**Task to complete**
Please retype the records below exactly as they appear, but leave out the pictures.

++++ Record excerpts

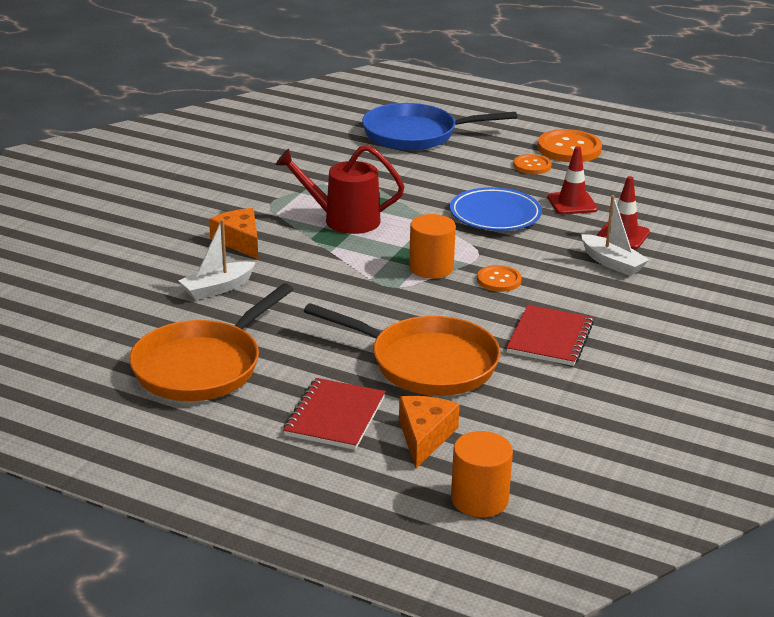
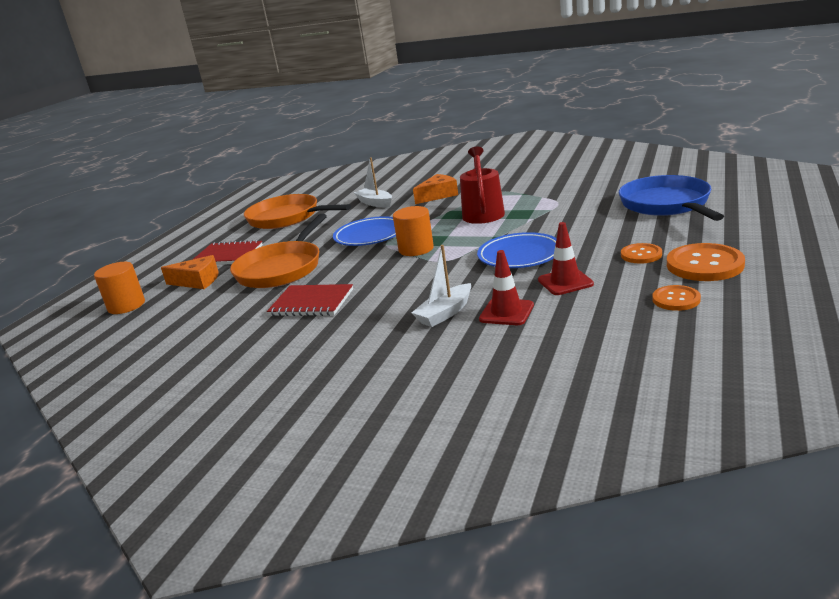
camera: 90 degrees right, 5 degrees down
orange button [477,265,522,292] -> orange button moved to [653,285,701,311]
none -> blue plate [333,216,396,246]

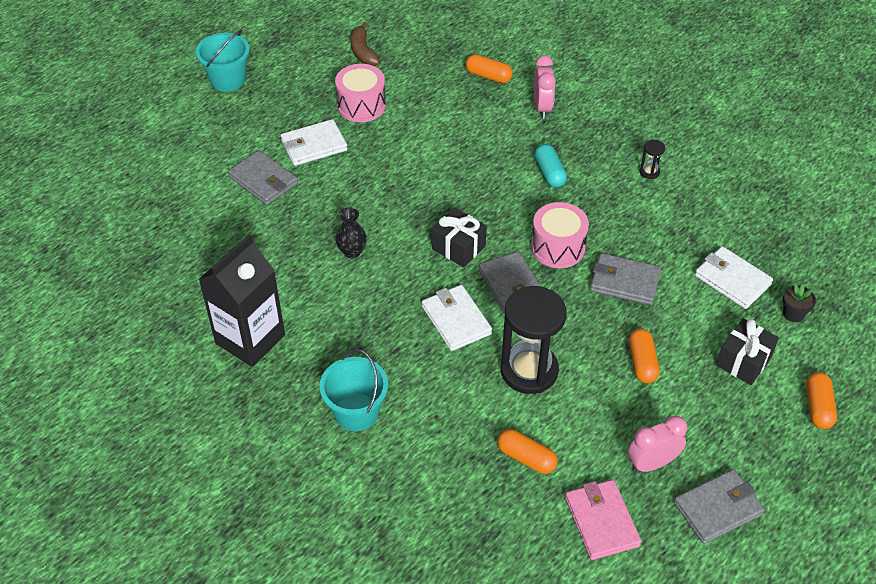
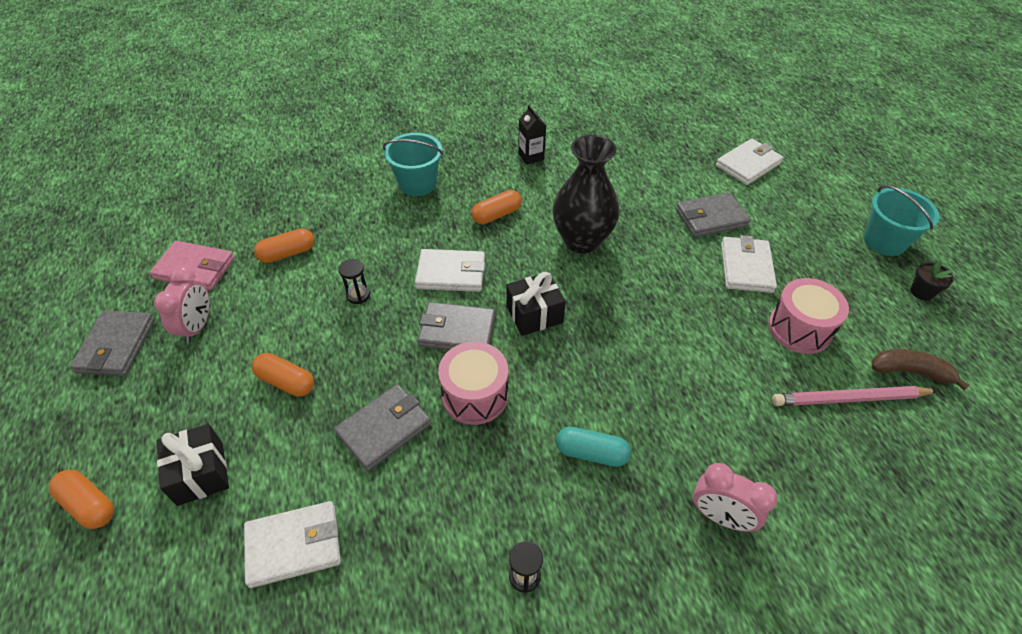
camera: 120 degrees right, 0 degrees up
black carton [198,234,285,367] -> black carton [518,105,546,165], size x0.47
black vase [335,208,367,258] -> black vase [553,135,619,253], size x2.03
orange capsule [466,54,513,83] -> orange capsule moved to [471,190,522,224]
black hourglass [501,286,567,394] -> black hourglass [339,259,370,304], size x0.41
black flower pot [783,284,816,322] -> black flower pot moved to [910,260,954,300]
none -> white wallet [716,139,783,185]
none -> pink pencil [772,386,937,406]

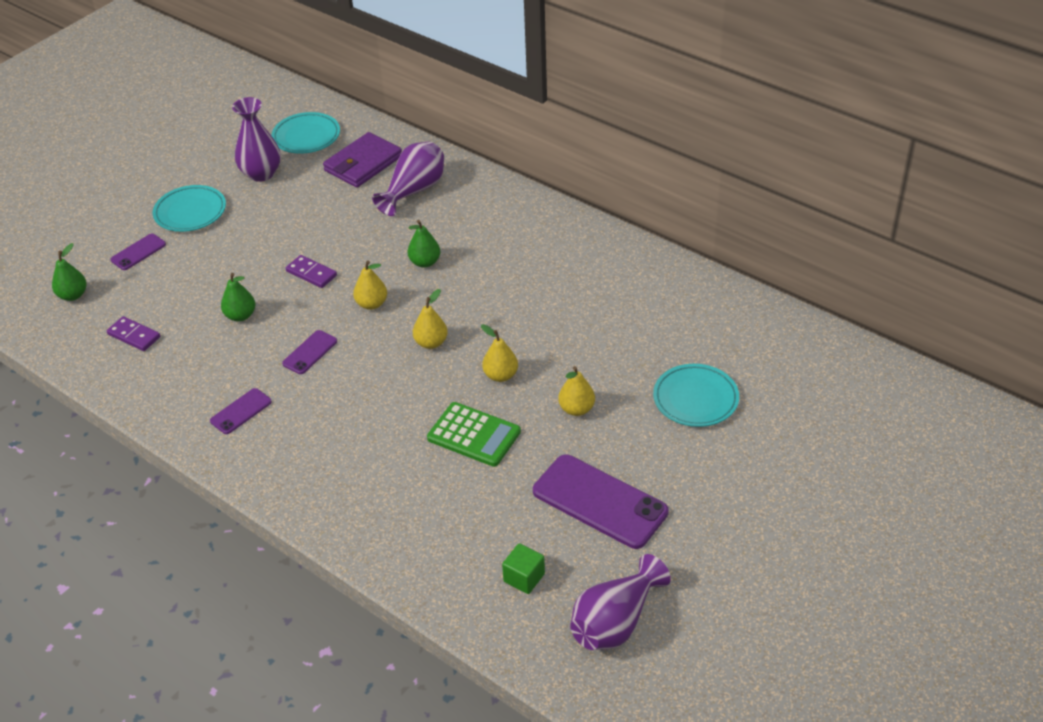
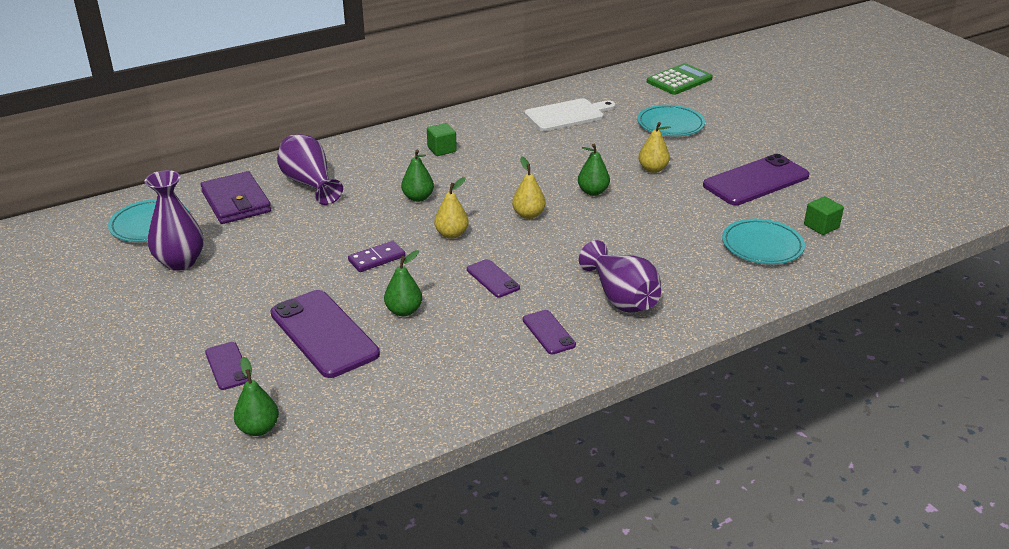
camera: 70 degrees left, 10 degrees down
purple domino [107,316,160,351] -> none
turquoise plate [153,185,226,232] -> turquoise plate moved to [722,219,805,264]
green calculator [427,402,521,467] -> green calculator moved to [647,63,713,95]
yellow pear [481,324,518,382] -> green pear [578,144,610,196]
purple vase [570,554,671,650] -> purple vase moved to [579,240,661,312]
none -> purple phone [270,290,380,378]
none -> green cube [427,123,457,156]
none -> white cutting board [525,98,616,131]

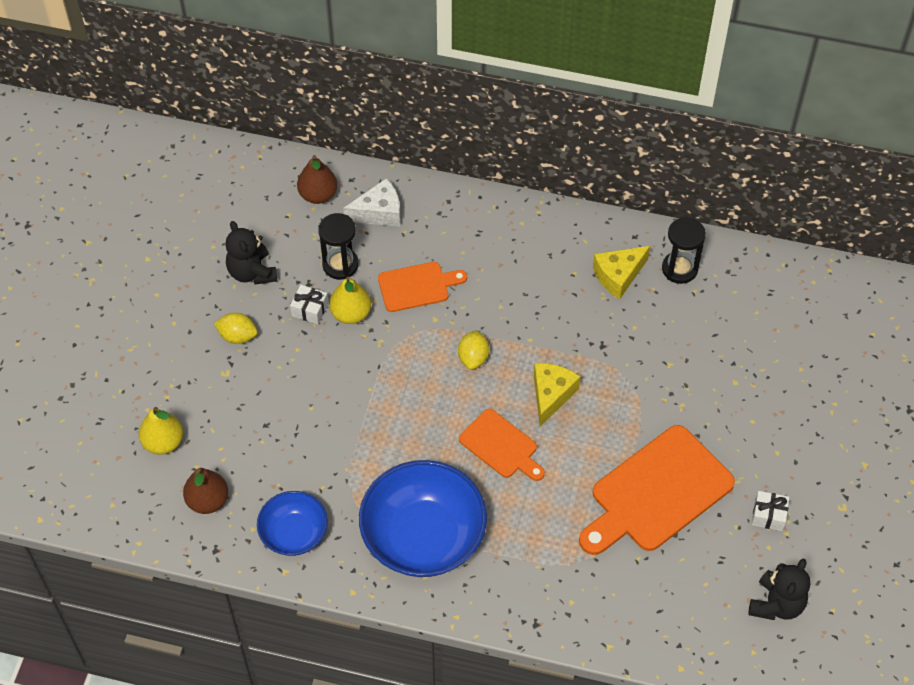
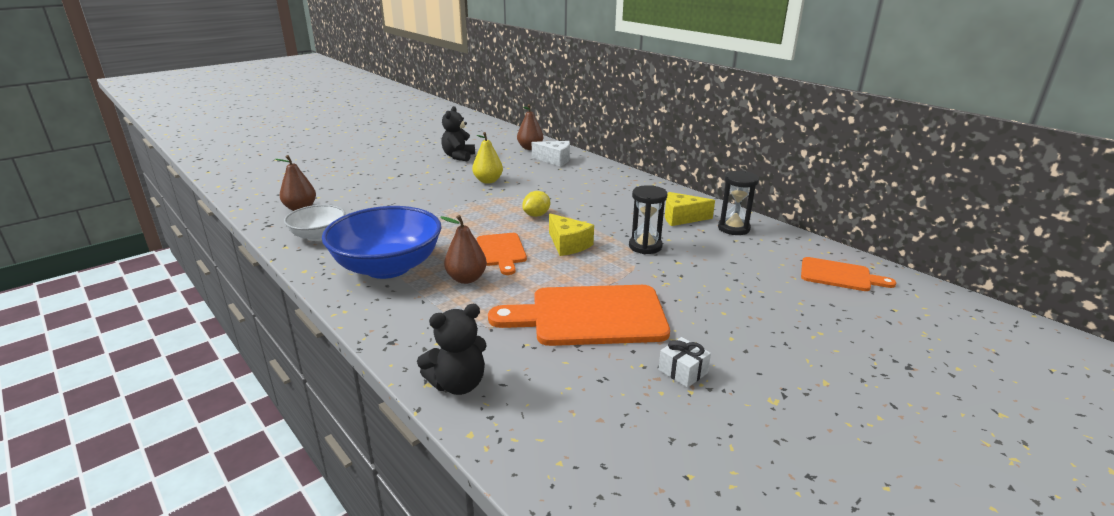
camera: 35 degrees right, 30 degrees down
yellow pear [139,407,183,455] -> none
yellow lemon [214,313,257,344] -> none
blue bowl [257,491,328,556] -> white bowl [284,205,345,241]
white gift [290,285,329,324] -> none
black hourglass [318,213,359,280] -> black hourglass moved to [629,185,667,254]
orange cutting board [378,262,467,312] -> orange cutting board moved to [801,257,896,291]
yellow cheese [534,363,581,427] -> yellow cheese turned 90 degrees clockwise [549,213,594,256]
black teddy bear [749,559,810,620] -> black teddy bear moved to [417,304,487,395]
none -> brown pear [440,215,487,284]

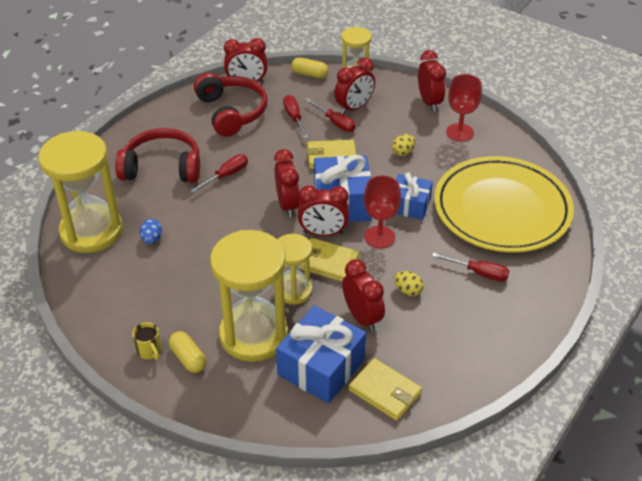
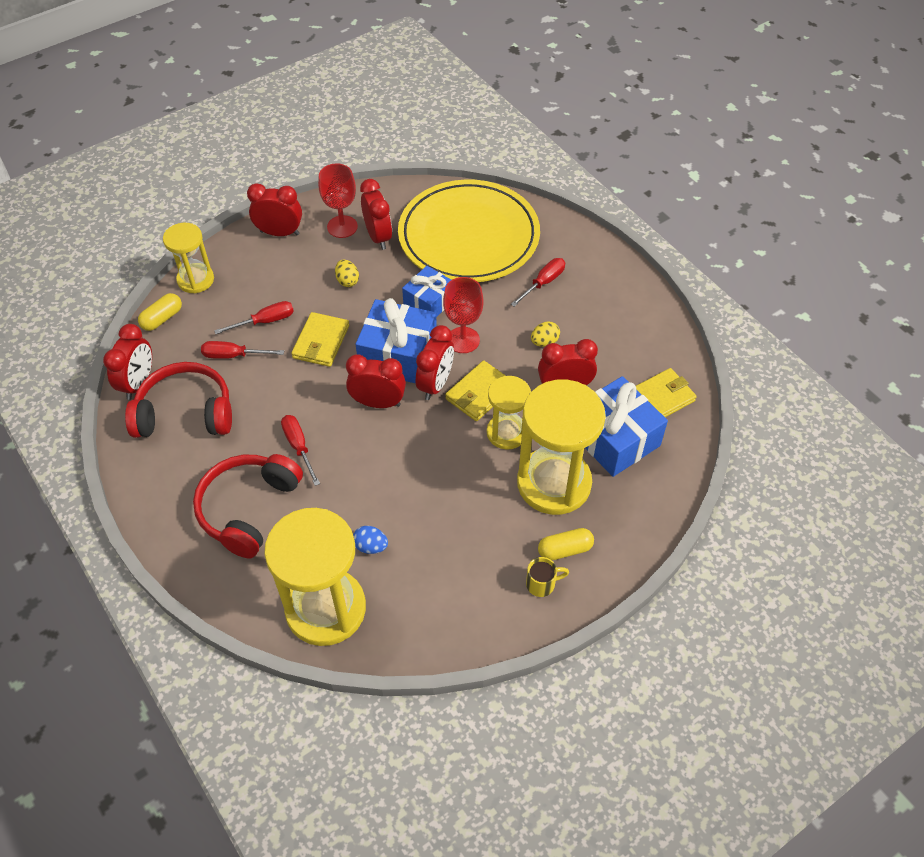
camera: 70 degrees left, 10 degrees up
red clock [334,58,375,114] -> red clock moved to [360,179,392,250]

++++++++

**Answer to this task**
camera: 90 degrees right, 5 degrees down
orange button [477,265,522,292] -> orange button moved to [653,285,701,311]
none -> blue plate [333,216,396,246]

camera: 120 degrees right, 0 degrees up
black carton [198,234,285,367] -> black carton [518,105,546,165], size x0.47
black vase [335,208,367,258] -> black vase [553,135,619,253], size x2.03
orange capsule [466,54,513,83] -> orange capsule moved to [471,190,522,224]
black hourglass [501,286,567,394] -> black hourglass [339,259,370,304], size x0.41
black flower pot [783,284,816,322] -> black flower pot moved to [910,260,954,300]
none -> white wallet [716,139,783,185]
none -> pink pencil [772,386,937,406]

camera: 70 degrees left, 10 degrees down
purple domino [107,316,160,351] -> none
turquoise plate [153,185,226,232] -> turquoise plate moved to [722,219,805,264]
green calculator [427,402,521,467] -> green calculator moved to [647,63,713,95]
yellow pear [481,324,518,382] -> green pear [578,144,610,196]
purple vase [570,554,671,650] -> purple vase moved to [579,240,661,312]
none -> purple phone [270,290,380,378]
none -> green cube [427,123,457,156]
none -> white cutting board [525,98,616,131]

camera: 35 degrees right, 30 degrees down
yellow pear [139,407,183,455] -> none
yellow lemon [214,313,257,344] -> none
blue bowl [257,491,328,556] -> white bowl [284,205,345,241]
white gift [290,285,329,324] -> none
black hourglass [318,213,359,280] -> black hourglass moved to [629,185,667,254]
orange cutting board [378,262,467,312] -> orange cutting board moved to [801,257,896,291]
yellow cheese [534,363,581,427] -> yellow cheese turned 90 degrees clockwise [549,213,594,256]
black teddy bear [749,559,810,620] -> black teddy bear moved to [417,304,487,395]
none -> brown pear [440,215,487,284]

camera: 70 degrees left, 10 degrees up
red clock [334,58,375,114] -> red clock moved to [360,179,392,250]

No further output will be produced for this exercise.